*** Records for processing Section Begins ***
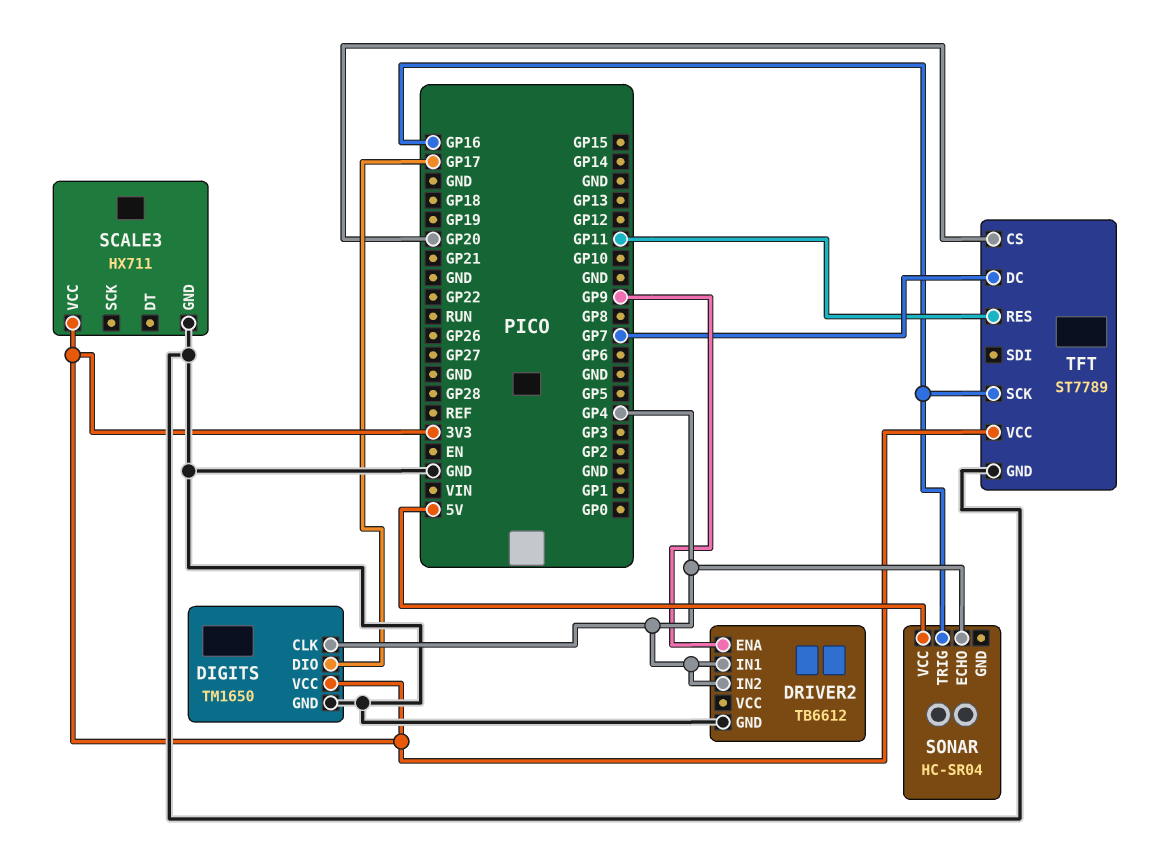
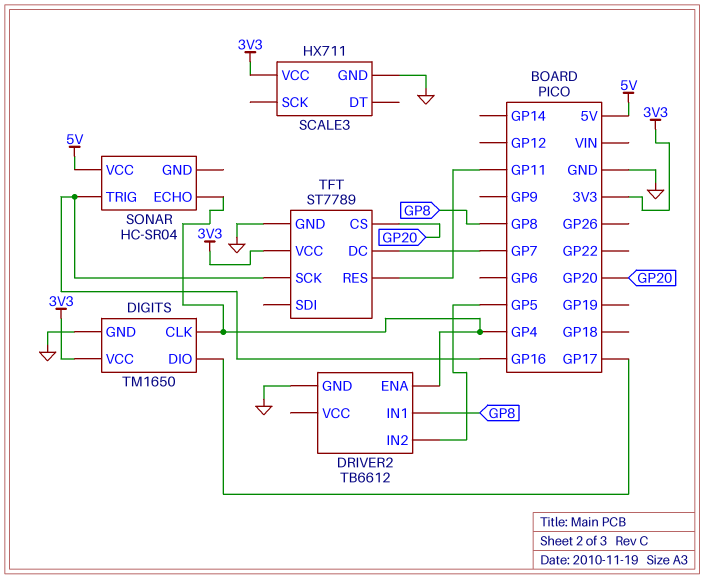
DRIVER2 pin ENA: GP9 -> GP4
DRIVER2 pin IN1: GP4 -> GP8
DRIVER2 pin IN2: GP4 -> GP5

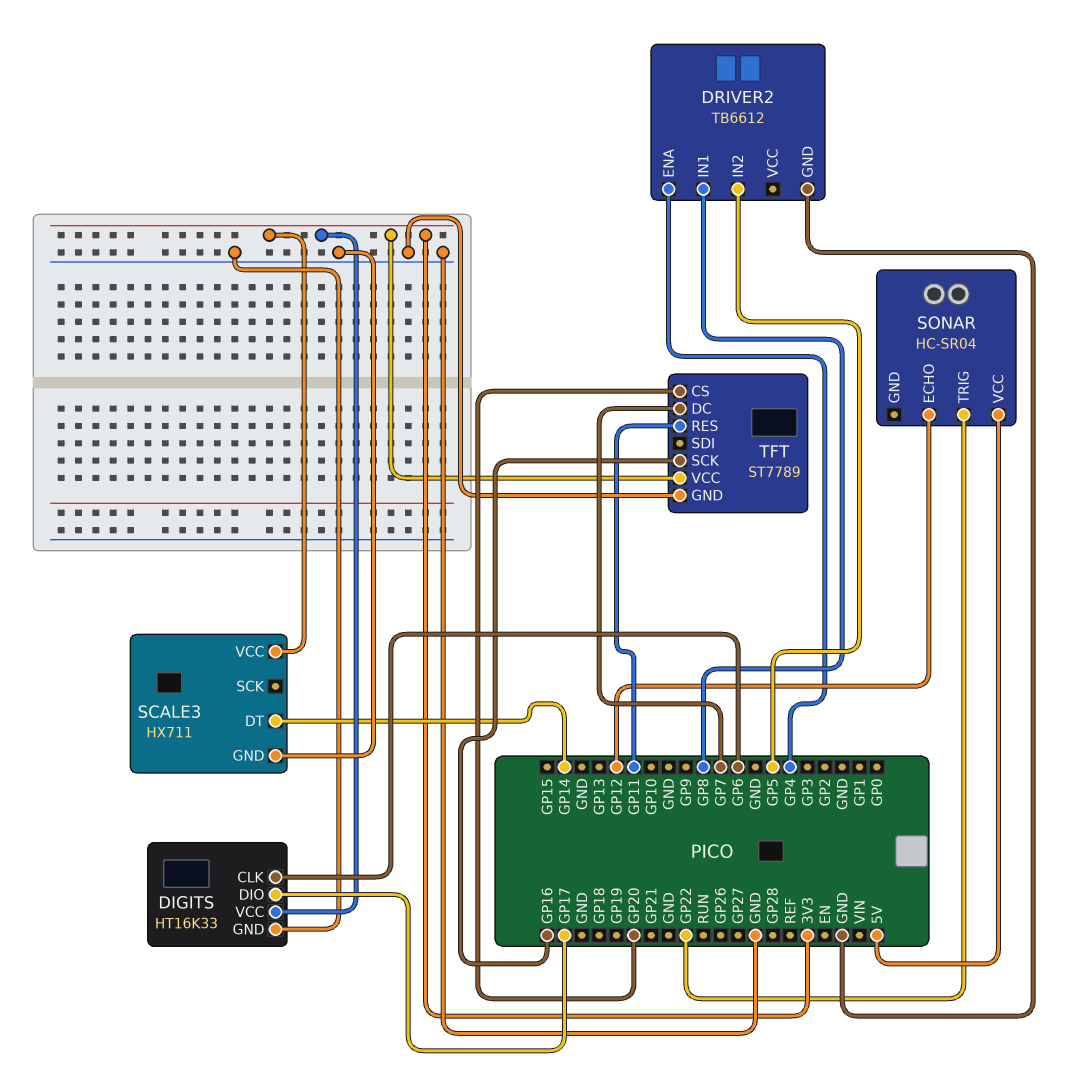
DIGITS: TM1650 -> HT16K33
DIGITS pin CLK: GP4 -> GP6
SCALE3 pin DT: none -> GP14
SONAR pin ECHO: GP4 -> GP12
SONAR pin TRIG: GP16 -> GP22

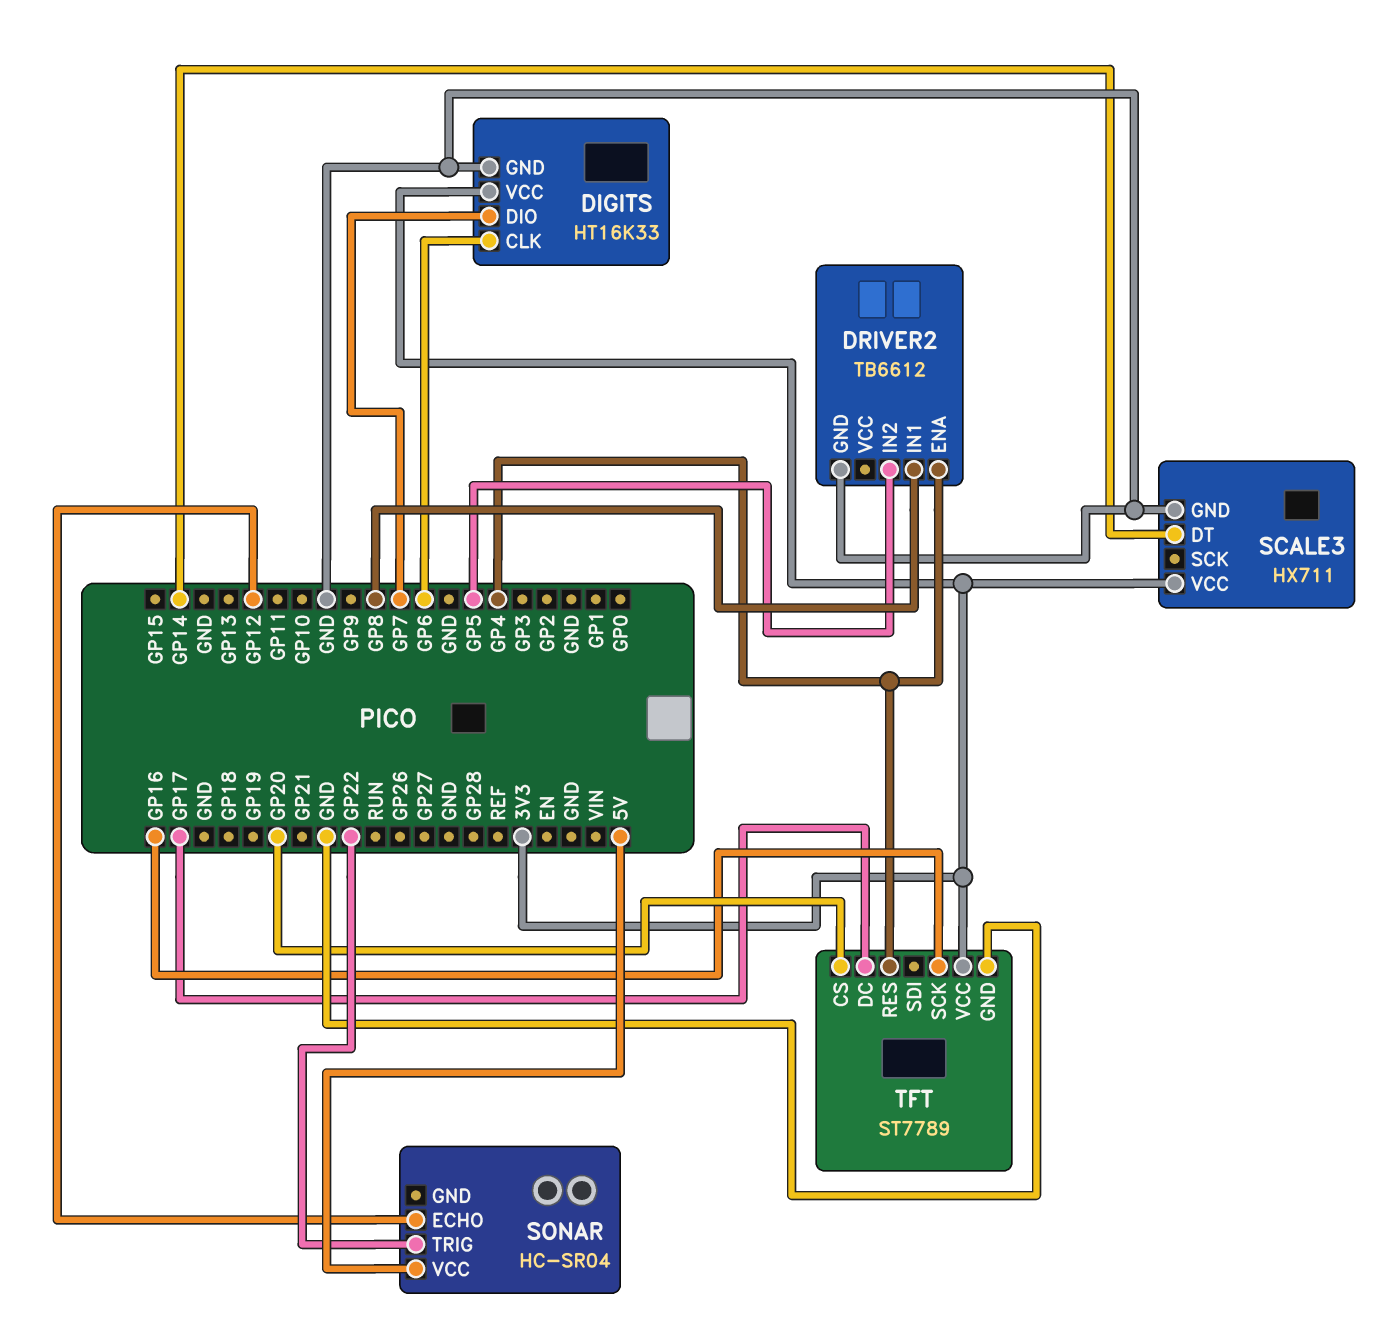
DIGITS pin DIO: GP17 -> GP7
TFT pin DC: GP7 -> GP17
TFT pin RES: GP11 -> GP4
*** Records for processing Section Ends ***
Description of the task: Write out the records above exactly as they appear, leaving out any pictures.

Answer to the exercise:
DRIVER2 pin ENA: GP9 -> GP4
DRIVER2 pin IN1: GP4 -> GP8
DRIVER2 pin IN2: GP4 -> GP5

DIGITS: TM1650 -> HT16K33
DIGITS pin CLK: GP4 -> GP6
SCALE3 pin DT: none -> GP14
SONAR pin ECHO: GP4 -> GP12
SONAR pin TRIG: GP16 -> GP22

DIGITS pin DIO: GP17 -> GP7
TFT pin DC: GP7 -> GP17
TFT pin RES: GP11 -> GP4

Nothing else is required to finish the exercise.